_What you should do_. Every line in the records below between the one holding "The sześcian (turkusowy)" and the one holding "The butelka (czerwony)", inclusive, is to be set down exactly; all other lines are to be left out.

--- Data to use Enclosed Below ---

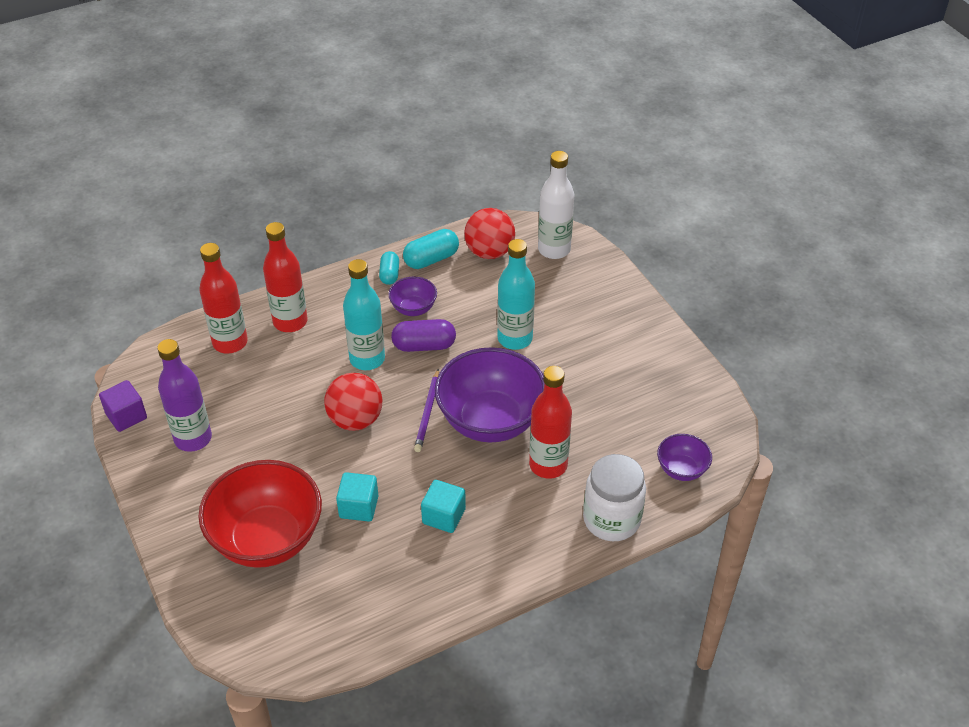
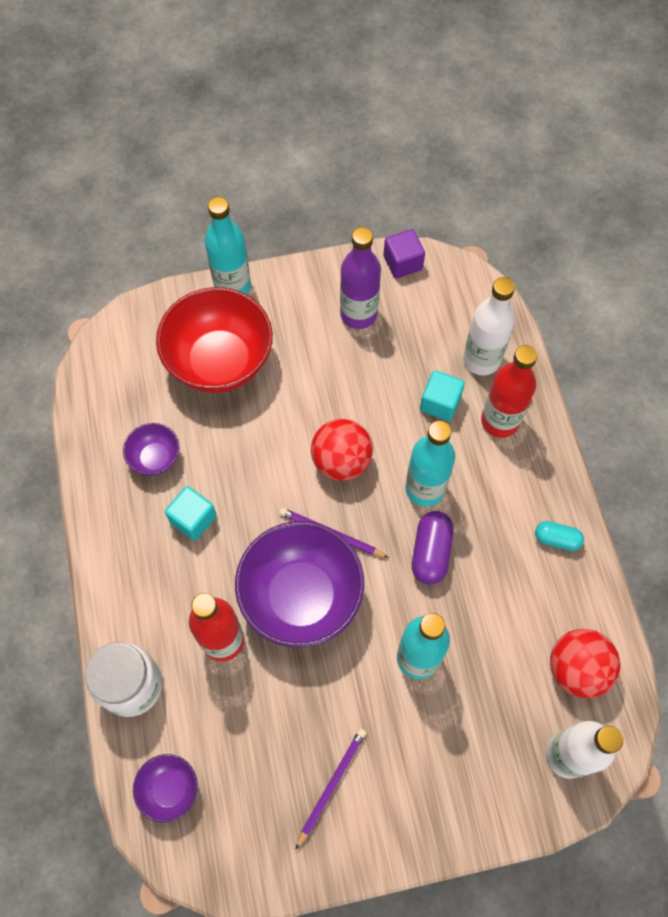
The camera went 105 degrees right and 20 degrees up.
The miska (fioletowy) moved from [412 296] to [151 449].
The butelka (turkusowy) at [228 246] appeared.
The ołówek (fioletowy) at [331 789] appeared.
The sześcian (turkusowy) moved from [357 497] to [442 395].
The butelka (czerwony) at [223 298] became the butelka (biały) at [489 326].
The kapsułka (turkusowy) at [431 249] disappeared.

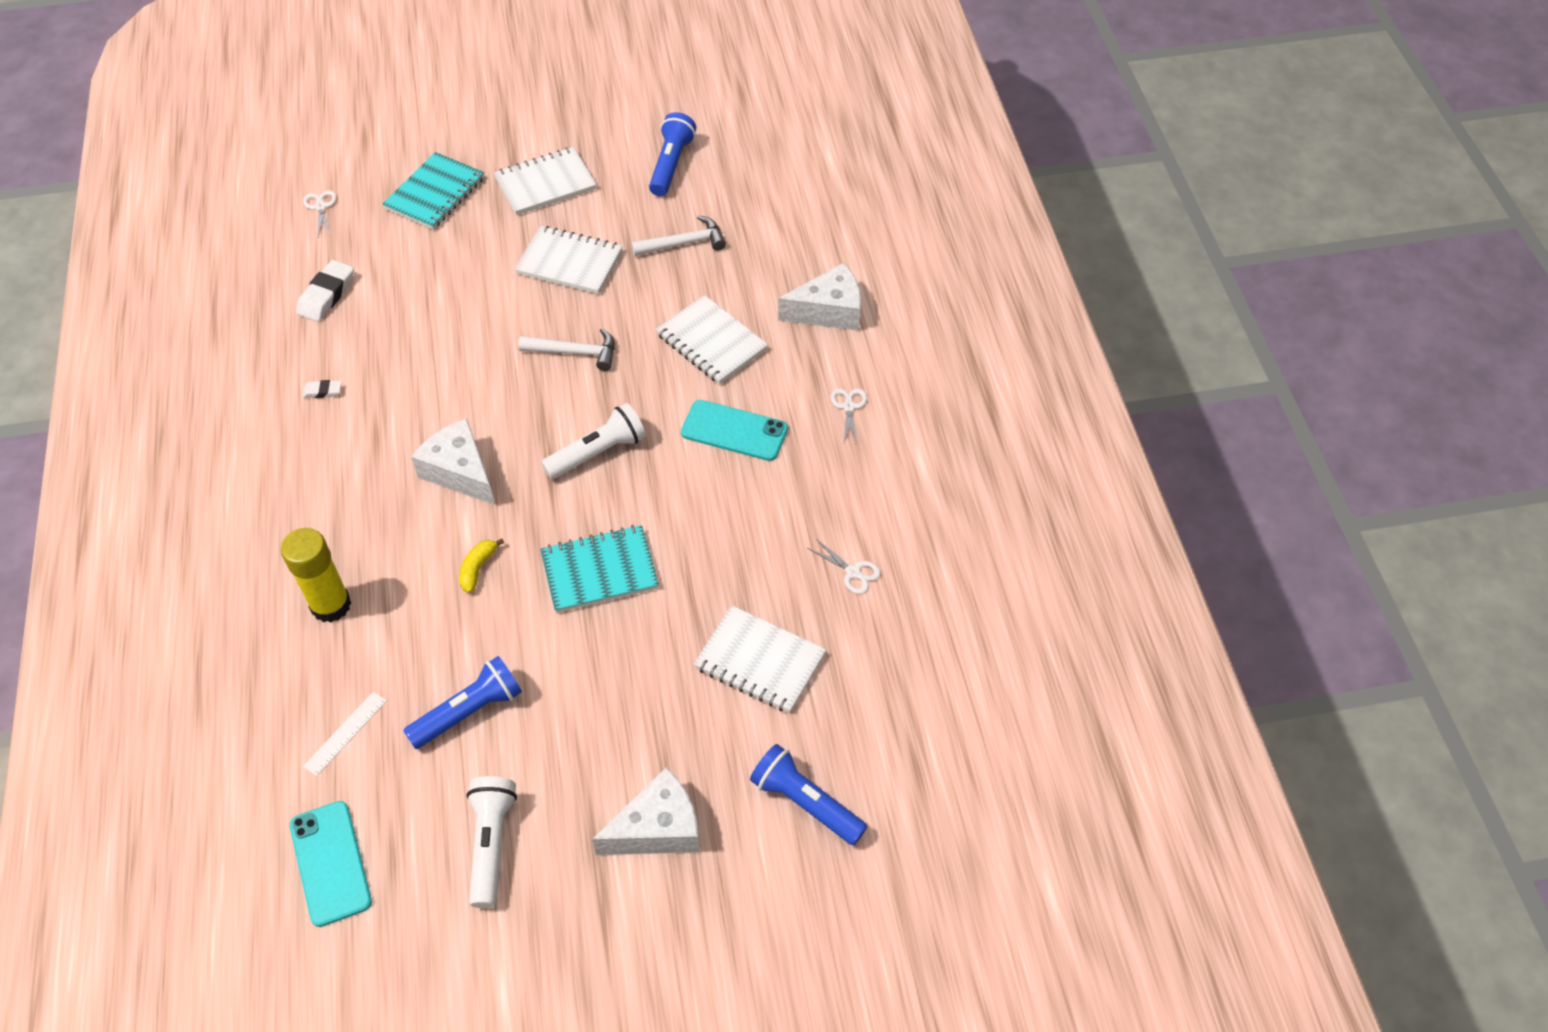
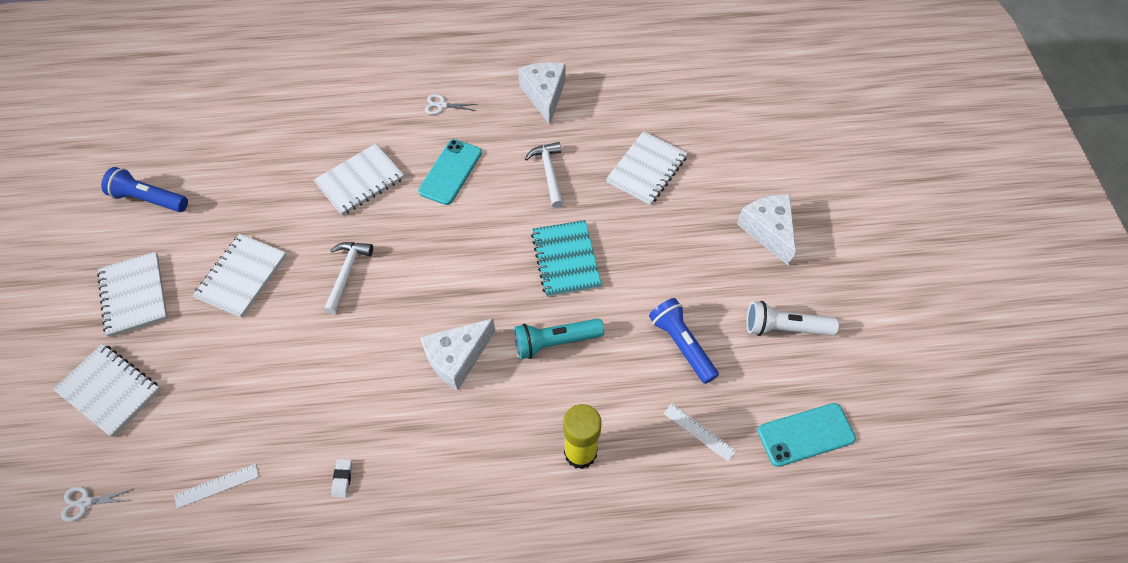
The camera went 85 degrees left and 5 degrees up.
The zeszyt (turkusowy) at [433 191] became the zeszyt (biały) at [106 390].
The gumka do mazania (biały) at [325 291] was replaced by the linijka (biały) at [216 486].
The banan (żółty) at [481 565] was replaced by the latarka (turkusowy) at [559 339].
The ser (biały) moved from [819 297] to [542 93].
The młotek (biały) moved from [678 235] to [544 175].
The latarka (biały) at [593 441] disappeared.
The latarka (niebieski) at [808 794] disappeared.
The nożyczki (biały) at [844 566] disappeared.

--- End of Enclosed Data to use ---

_Solution to the problem_.
The sześcian (turkusowy) moved from [357 497] to [442 395].
The butelka (czerwony) at [223 298] became the butelka (biały) at [489 326].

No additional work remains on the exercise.